● **DIRECTIONS**: If a line below contains the string "orange", return that line.

● **AVAILABLE DATA**:
____________

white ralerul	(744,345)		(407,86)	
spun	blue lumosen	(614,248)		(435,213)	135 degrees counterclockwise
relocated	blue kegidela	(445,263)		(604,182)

____________

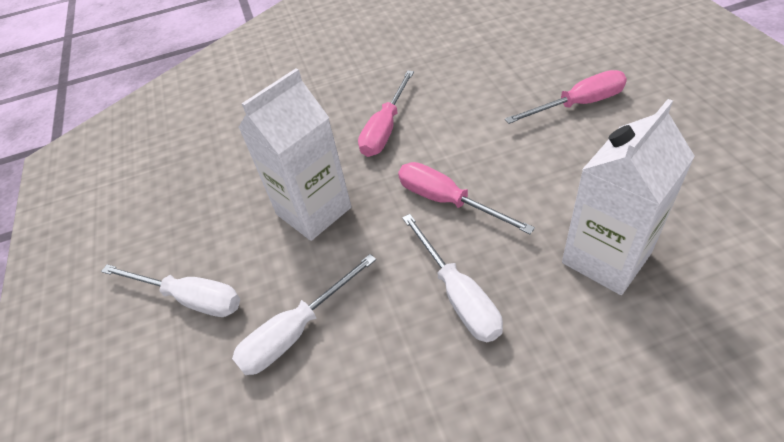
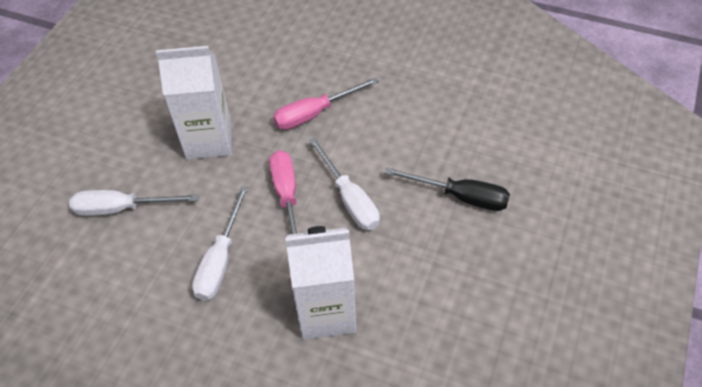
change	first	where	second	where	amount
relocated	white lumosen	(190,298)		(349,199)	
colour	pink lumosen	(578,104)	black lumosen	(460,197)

____________

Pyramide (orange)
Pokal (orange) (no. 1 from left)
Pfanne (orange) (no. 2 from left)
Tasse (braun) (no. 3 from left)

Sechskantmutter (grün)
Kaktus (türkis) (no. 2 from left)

____________

● **TASK RESULT**:
Pyramide (orange)
Pokal (orange) (no. 1 from left)
Pfanne (orange) (no. 2 from left)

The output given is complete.